Records provided:
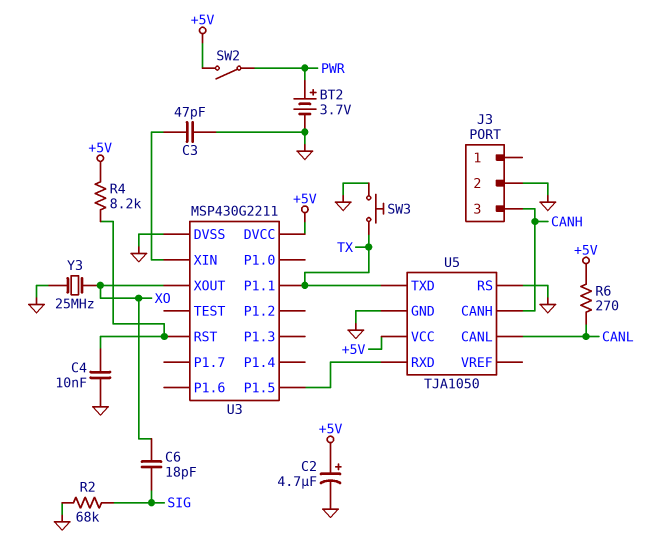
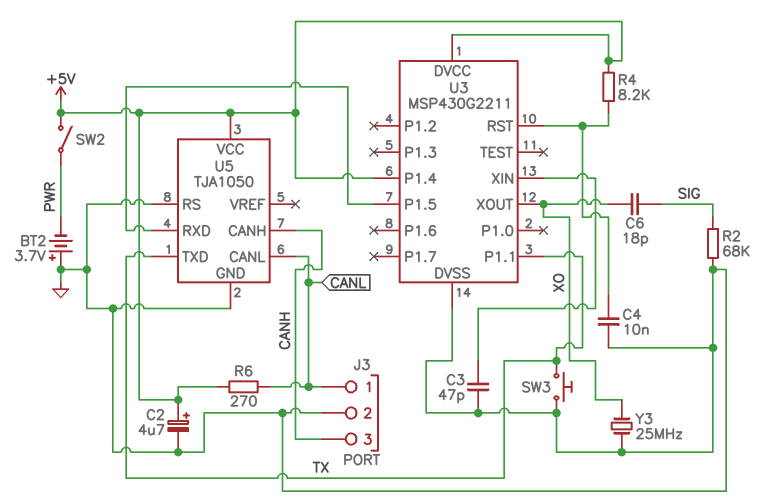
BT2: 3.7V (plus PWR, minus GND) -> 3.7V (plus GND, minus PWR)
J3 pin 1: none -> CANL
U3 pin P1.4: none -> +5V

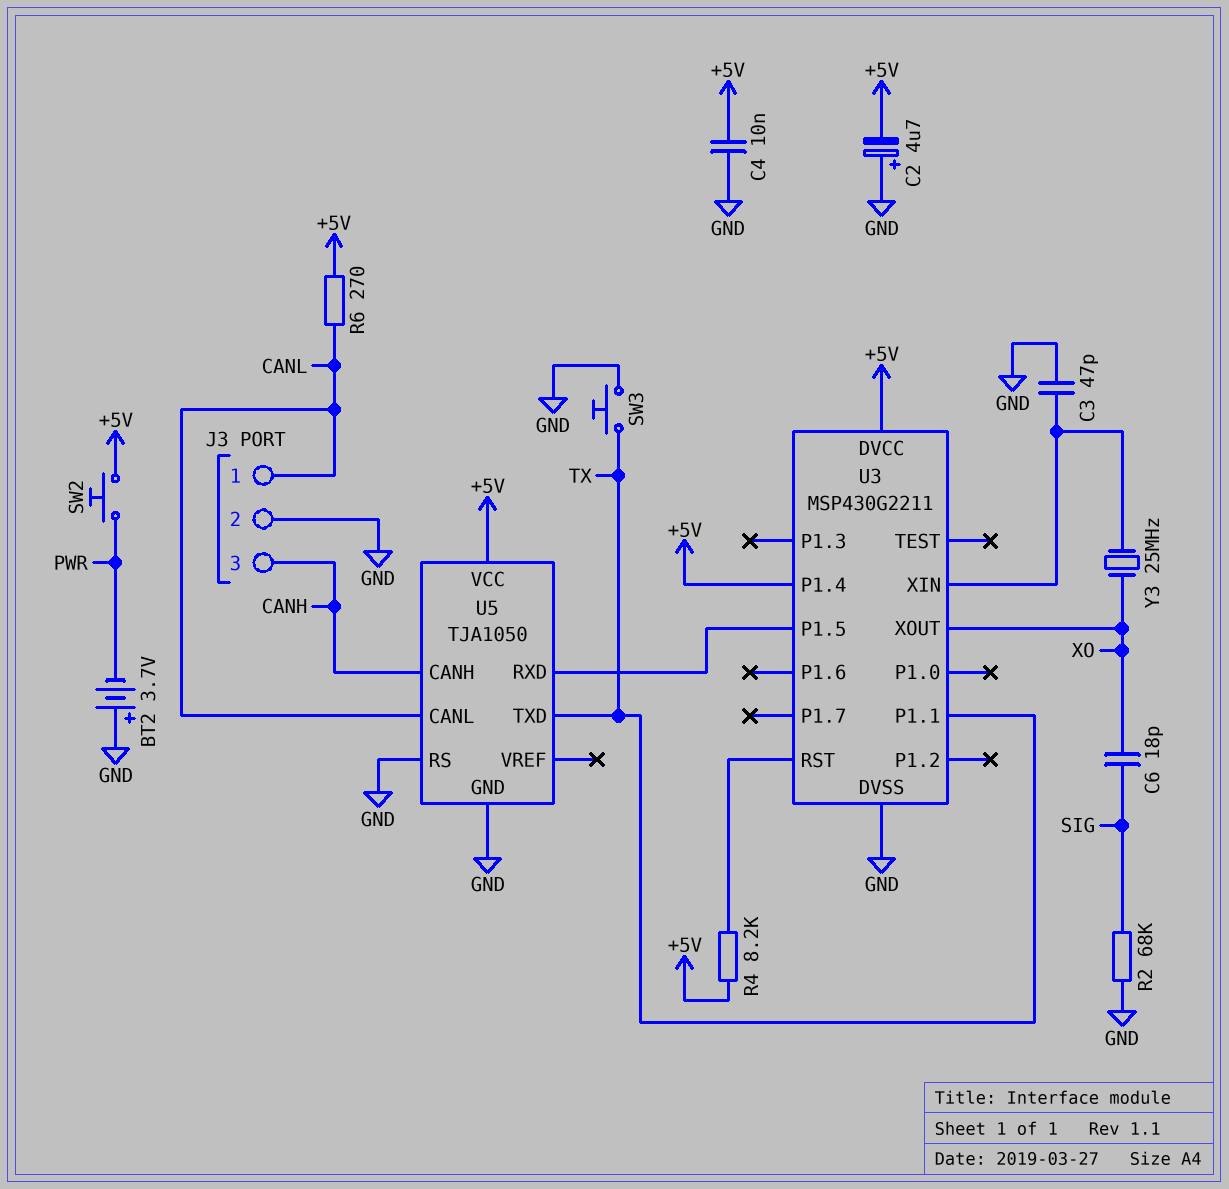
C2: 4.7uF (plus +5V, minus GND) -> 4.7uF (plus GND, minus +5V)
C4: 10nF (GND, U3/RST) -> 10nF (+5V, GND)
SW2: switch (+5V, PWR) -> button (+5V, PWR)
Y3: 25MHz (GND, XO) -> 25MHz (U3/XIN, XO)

* * *

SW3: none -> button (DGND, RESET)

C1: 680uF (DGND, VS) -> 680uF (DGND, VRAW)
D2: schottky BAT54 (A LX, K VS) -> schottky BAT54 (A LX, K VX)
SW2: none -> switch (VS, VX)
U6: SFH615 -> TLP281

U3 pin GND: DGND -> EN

Try it:
Give again exactly, and only, the lines above starting at the one with "D2: schottky BAT54" and ending at the one with "U3 pin GND: DGND -> EN".

Exercise solution:
D2: schottky BAT54 (A LX, K VS) -> schottky BAT54 (A LX, K VX)
SW2: none -> switch (VS, VX)
U6: SFH615 -> TLP281

U3 pin GND: DGND -> EN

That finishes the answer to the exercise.